_EXERCISE DETAILS_. Within the records below, reproduce without change the lines from the line that has "SCALE1: HX711 -> CS1237" through the line that has "SD3 pin MOSI: A0 -> D7", and only those.
═══ EXTRACTED DATA
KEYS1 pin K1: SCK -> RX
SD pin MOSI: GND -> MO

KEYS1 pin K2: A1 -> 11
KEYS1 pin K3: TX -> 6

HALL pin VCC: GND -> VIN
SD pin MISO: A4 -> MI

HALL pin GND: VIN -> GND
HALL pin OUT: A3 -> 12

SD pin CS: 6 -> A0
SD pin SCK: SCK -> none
══════
═══ EXTRACTED DATA
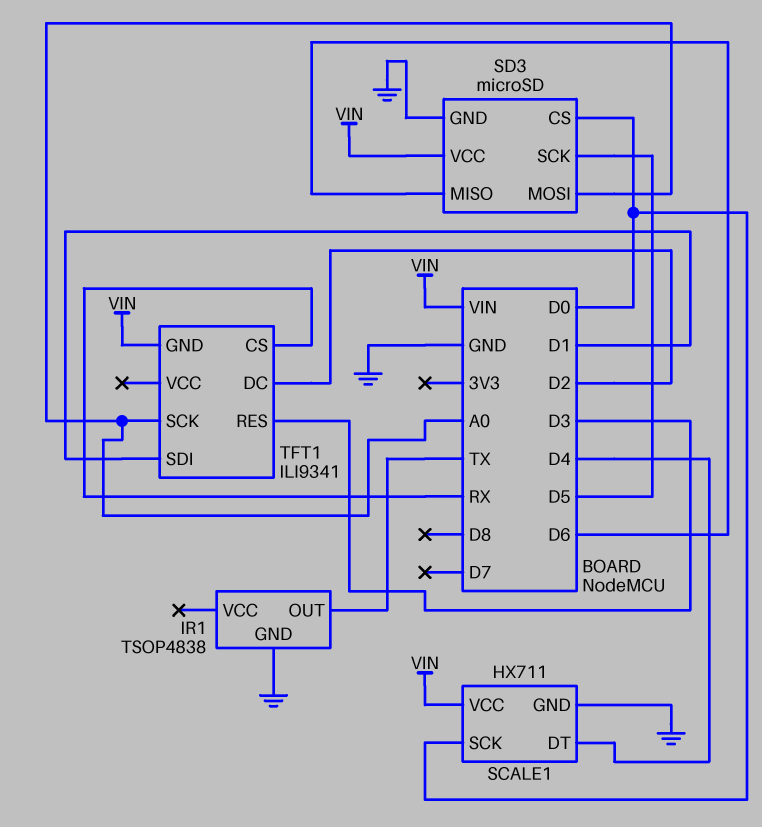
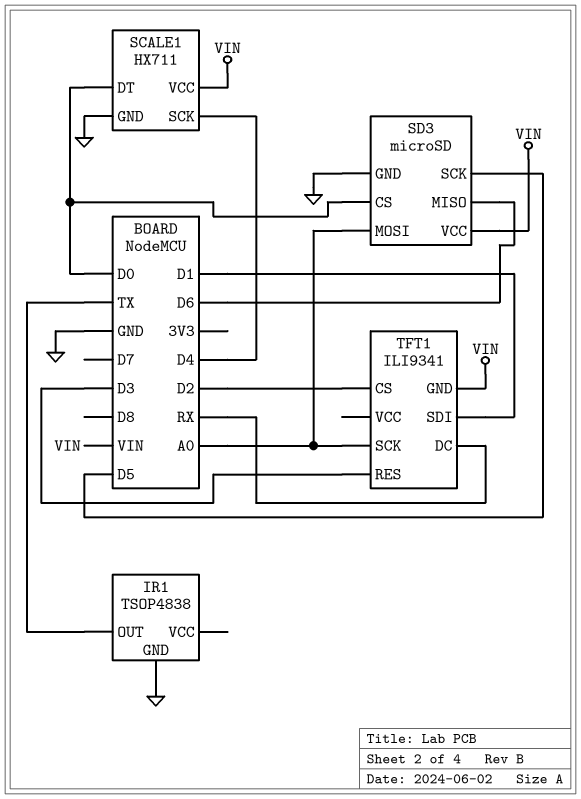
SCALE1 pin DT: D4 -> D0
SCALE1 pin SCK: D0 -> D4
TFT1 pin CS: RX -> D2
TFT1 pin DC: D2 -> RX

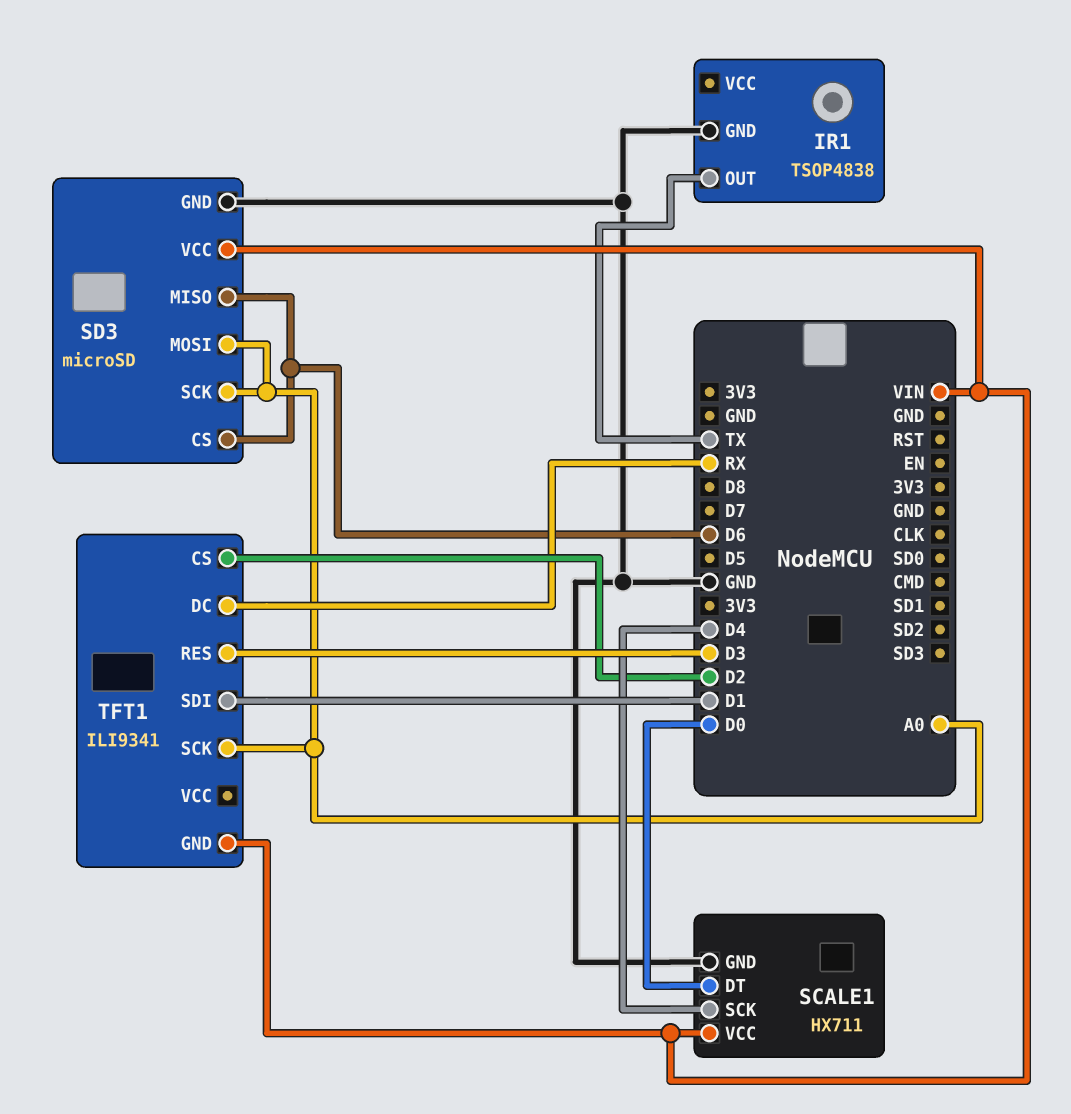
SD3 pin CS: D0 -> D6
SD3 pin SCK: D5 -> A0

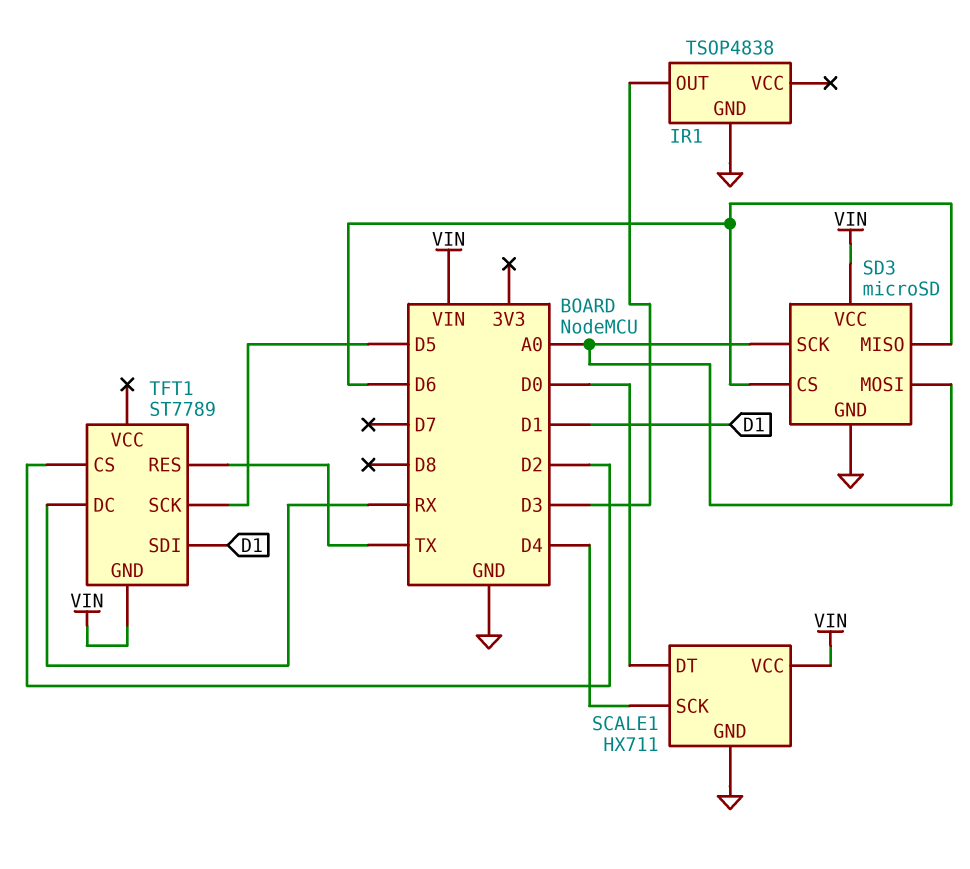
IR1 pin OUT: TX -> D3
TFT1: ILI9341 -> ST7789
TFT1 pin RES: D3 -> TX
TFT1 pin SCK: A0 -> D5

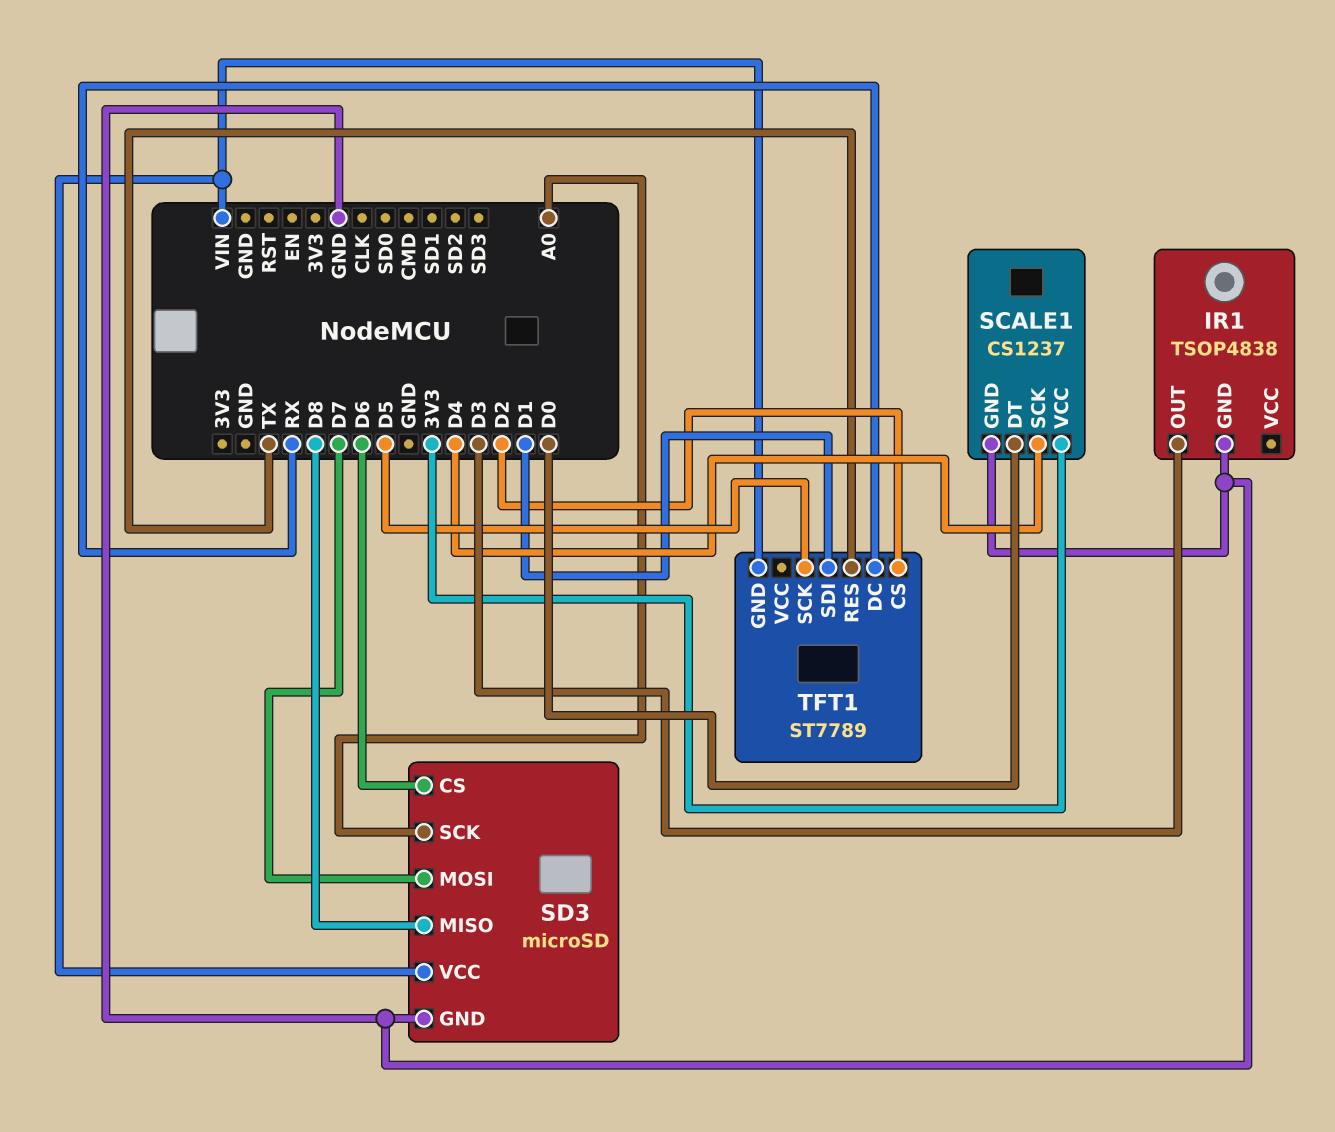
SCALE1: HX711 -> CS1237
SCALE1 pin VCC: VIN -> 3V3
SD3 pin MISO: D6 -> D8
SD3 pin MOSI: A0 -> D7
══════
_SOLUTION_.
SCALE1: HX711 -> CS1237
SCALE1 pin VCC: VIN -> 3V3
SD3 pin MISO: D6 -> D8
SD3 pin MOSI: A0 -> D7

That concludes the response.